EXERCISE:
Reproduce each of the following records verbatim, preserving every line in its original order and form.

PROVIDED ENTRIES:
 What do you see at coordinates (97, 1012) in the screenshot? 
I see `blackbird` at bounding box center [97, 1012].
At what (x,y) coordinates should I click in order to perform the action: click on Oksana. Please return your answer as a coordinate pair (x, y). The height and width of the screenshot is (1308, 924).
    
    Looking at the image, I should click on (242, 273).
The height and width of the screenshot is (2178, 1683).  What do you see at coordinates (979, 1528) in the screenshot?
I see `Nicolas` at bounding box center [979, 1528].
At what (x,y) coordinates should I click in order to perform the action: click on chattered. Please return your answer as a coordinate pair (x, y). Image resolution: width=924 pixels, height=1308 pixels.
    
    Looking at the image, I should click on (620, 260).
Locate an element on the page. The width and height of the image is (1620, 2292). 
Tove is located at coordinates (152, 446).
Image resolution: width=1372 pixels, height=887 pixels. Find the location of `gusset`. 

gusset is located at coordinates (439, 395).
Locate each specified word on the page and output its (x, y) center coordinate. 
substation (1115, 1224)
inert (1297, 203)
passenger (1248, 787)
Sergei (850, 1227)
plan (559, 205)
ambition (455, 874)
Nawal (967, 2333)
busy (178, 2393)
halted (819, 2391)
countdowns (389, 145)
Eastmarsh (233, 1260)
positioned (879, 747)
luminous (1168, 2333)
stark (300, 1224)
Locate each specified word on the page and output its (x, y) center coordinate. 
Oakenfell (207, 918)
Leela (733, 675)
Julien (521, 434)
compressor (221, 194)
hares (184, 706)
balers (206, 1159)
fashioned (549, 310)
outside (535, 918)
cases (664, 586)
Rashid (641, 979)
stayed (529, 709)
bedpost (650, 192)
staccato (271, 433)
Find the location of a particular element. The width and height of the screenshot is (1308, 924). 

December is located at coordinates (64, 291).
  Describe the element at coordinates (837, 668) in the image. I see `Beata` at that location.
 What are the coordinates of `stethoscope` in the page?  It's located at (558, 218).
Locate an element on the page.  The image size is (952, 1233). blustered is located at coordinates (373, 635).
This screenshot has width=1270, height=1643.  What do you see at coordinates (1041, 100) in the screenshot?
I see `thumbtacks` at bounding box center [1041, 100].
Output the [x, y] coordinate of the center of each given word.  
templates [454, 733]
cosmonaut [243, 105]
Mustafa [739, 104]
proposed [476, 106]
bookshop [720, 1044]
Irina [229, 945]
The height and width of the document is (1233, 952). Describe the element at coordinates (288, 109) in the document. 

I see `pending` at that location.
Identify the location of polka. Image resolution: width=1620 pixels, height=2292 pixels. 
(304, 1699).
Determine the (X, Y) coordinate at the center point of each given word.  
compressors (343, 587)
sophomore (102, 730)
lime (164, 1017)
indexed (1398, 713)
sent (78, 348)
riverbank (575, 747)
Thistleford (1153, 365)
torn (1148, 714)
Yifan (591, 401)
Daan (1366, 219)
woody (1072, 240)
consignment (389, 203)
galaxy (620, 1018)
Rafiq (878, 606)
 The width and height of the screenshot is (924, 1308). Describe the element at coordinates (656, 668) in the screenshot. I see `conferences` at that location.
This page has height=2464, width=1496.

COMPLETE OUTPUT:
 What do you see at coordinates (97, 1012) in the screenshot? 
I see `blackbird` at bounding box center [97, 1012].
At what (x,y) coordinates should I click in order to perform the action: click on Oksana. Please return your answer as a coordinate pair (x, y). The height and width of the screenshot is (1308, 924).
    
    Looking at the image, I should click on (242, 273).
The height and width of the screenshot is (2178, 1683).  What do you see at coordinates (979, 1528) in the screenshot?
I see `Nicolas` at bounding box center [979, 1528].
At what (x,y) coordinates should I click in order to perform the action: click on chattered. Please return your answer as a coordinate pair (x, y). Image resolution: width=924 pixels, height=1308 pixels.
    
    Looking at the image, I should click on (620, 260).
Locate an element on the page. The width and height of the image is (1620, 2292). 
Tove is located at coordinates (152, 446).
Image resolution: width=1372 pixels, height=887 pixels. Find the location of `gusset`. 

gusset is located at coordinates (439, 395).
Locate each specified word on the page and output its (x, y) center coordinate. 
substation (1115, 1224)
inert (1297, 203)
passenger (1248, 787)
Sergei (850, 1227)
plan (559, 205)
ambition (455, 874)
Nawal (967, 2333)
busy (178, 2393)
halted (819, 2391)
countdowns (389, 145)
Eastmarsh (233, 1260)
positioned (879, 747)
luminous (1168, 2333)
stark (300, 1224)
Locate each specified word on the page and output its (x, y) center coordinate. 
Oakenfell (207, 918)
Leela (733, 675)
Julien (521, 434)
compressor (221, 194)
hares (184, 706)
balers (206, 1159)
fashioned (549, 310)
outside (535, 918)
cases (664, 586)
Rashid (641, 979)
stayed (529, 709)
bedpost (650, 192)
staccato (271, 433)
Find the location of a particular element. The width and height of the screenshot is (1308, 924). 

December is located at coordinates (64, 291).
  Describe the element at coordinates (837, 668) in the image. I see `Beata` at that location.
 What are the coordinates of `stethoscope` in the page?  It's located at (558, 218).
Locate an element on the page.  The image size is (952, 1233). blustered is located at coordinates (373, 635).
This screenshot has width=1270, height=1643.  What do you see at coordinates (1041, 100) in the screenshot?
I see `thumbtacks` at bounding box center [1041, 100].
Output the [x, y] coordinate of the center of each given word.  
templates [454, 733]
cosmonaut [243, 105]
Mustafa [739, 104]
proposed [476, 106]
bookshop [720, 1044]
Irina [229, 945]
The height and width of the document is (1233, 952). Describe the element at coordinates (288, 109) in the document. 

I see `pending` at that location.
Identify the location of polka. Image resolution: width=1620 pixels, height=2292 pixels. 
(304, 1699).
Determine the (X, Y) coordinate at the center point of each given word.  
compressors (343, 587)
sophomore (102, 730)
lime (164, 1017)
indexed (1398, 713)
sent (78, 348)
riverbank (575, 747)
Thistleford (1153, 365)
torn (1148, 714)
Yifan (591, 401)
Daan (1366, 219)
woody (1072, 240)
consignment (389, 203)
galaxy (620, 1018)
Rafiq (878, 606)
 The width and height of the screenshot is (924, 1308). Describe the element at coordinates (656, 668) in the screenshot. I see `conferences` at that location.
This page has height=2464, width=1496.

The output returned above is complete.